**DIRECTIONS FOR THIS TASK:**
Of the lines below, copy those that hold the word "round".

Content starts

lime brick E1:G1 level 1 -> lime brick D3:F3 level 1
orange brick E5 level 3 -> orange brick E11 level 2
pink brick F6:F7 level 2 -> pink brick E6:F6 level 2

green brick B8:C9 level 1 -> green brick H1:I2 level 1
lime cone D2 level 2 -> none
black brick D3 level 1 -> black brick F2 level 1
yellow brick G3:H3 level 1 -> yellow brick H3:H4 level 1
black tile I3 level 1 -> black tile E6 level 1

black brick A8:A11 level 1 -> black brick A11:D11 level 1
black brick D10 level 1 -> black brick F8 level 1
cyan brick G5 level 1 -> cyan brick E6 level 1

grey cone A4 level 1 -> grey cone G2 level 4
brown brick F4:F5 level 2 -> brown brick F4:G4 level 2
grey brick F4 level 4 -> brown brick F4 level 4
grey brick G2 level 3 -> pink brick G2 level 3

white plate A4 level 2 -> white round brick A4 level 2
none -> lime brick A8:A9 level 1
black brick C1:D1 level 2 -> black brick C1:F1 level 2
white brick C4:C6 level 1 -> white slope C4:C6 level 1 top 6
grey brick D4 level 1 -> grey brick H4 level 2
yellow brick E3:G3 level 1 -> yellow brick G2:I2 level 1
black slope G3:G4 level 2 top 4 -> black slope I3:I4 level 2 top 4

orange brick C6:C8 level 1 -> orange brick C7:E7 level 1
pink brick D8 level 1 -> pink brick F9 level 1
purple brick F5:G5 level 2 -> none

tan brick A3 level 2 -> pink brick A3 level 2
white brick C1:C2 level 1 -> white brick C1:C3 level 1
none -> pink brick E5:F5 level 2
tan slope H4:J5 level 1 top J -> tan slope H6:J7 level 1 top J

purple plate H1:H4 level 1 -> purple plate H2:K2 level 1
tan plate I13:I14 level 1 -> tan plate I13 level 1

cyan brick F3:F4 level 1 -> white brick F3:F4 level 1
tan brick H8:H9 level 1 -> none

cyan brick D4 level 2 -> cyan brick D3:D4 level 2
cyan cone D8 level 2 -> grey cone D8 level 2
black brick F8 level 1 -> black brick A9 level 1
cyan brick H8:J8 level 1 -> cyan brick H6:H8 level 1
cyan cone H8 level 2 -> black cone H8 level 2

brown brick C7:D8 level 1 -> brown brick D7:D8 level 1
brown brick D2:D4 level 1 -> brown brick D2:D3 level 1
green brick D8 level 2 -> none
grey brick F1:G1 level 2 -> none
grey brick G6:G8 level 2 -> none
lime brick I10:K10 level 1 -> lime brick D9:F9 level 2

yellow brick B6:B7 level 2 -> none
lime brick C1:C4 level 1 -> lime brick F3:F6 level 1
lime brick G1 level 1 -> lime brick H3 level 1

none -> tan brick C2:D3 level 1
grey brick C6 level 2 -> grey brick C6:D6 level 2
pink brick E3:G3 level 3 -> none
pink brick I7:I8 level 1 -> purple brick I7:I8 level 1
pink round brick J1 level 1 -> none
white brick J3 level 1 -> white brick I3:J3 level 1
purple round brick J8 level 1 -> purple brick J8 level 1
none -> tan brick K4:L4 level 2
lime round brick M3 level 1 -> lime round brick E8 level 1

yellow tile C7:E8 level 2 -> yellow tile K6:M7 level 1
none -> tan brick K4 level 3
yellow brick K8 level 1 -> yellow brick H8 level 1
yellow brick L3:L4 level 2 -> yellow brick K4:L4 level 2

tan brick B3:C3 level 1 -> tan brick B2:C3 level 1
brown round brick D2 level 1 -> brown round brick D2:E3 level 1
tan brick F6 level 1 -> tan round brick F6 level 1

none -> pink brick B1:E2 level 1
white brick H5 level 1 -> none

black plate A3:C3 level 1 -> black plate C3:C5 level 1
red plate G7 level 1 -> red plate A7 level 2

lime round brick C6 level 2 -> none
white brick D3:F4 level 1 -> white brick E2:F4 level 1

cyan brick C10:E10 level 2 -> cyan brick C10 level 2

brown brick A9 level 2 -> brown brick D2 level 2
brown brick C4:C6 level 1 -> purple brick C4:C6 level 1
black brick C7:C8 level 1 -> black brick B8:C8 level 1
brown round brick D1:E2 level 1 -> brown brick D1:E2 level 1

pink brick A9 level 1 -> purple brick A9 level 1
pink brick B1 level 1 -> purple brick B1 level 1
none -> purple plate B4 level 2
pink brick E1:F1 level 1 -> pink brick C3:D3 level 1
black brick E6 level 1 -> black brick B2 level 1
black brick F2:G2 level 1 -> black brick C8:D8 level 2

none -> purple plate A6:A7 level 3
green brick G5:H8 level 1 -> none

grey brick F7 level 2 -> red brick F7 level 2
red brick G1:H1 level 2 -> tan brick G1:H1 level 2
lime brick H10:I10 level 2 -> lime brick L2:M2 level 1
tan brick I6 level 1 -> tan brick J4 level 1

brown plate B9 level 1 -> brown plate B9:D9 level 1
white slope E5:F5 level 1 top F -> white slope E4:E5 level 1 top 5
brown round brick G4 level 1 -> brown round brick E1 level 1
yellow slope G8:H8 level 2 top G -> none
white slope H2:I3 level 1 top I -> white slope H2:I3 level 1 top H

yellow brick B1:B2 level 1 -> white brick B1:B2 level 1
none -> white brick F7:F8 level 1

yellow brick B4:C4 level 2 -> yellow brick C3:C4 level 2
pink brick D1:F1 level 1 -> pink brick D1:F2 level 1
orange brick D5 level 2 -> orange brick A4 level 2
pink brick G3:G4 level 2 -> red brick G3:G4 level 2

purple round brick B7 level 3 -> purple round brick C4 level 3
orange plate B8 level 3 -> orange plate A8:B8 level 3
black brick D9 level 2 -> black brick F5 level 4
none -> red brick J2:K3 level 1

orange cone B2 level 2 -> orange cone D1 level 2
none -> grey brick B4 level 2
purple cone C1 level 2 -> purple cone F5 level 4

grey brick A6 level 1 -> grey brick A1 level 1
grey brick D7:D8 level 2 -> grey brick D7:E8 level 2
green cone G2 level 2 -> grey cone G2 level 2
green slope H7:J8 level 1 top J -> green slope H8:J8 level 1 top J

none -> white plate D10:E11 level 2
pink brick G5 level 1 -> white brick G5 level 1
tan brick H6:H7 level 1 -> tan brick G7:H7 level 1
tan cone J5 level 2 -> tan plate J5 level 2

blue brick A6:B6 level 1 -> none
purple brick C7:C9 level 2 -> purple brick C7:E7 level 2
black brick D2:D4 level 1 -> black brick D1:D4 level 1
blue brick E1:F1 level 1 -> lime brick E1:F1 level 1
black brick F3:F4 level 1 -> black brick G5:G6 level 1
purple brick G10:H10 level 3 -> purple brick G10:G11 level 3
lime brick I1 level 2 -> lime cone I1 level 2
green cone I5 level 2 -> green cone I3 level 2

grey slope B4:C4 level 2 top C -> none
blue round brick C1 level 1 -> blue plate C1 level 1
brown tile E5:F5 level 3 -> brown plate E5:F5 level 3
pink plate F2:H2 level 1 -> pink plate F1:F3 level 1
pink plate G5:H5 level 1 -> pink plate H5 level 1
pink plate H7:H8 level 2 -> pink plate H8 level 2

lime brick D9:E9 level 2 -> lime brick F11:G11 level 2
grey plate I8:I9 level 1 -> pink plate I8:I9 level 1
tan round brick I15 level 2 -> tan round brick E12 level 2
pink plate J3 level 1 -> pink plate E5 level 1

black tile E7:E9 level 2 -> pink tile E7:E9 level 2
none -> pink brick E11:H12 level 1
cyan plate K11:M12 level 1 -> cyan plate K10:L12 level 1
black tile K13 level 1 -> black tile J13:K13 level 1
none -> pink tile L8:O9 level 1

Content ends

**ANSWER SECTION:**
white plate A4 level 2 -> white round brick A4 level 2
pink round brick J1 level 1 -> none
purple round brick J8 level 1 -> purple brick J8 level 1
lime round brick M3 level 1 -> lime round brick E8 level 1
brown round brick D2 level 1 -> brown round brick D2:E3 level 1
tan brick F6 level 1 -> tan round brick F6 level 1
lime round brick C6 level 2 -> none
brown round brick D1:E2 level 1 -> brown brick D1:E2 level 1
brown round brick G4 level 1 -> brown round brick E1 level 1
purple round brick B7 level 3 -> purple round brick C4 level 3
blue round brick C1 level 1 -> blue plate C1 level 1
tan round brick I15 level 2 -> tan round brick E12 level 2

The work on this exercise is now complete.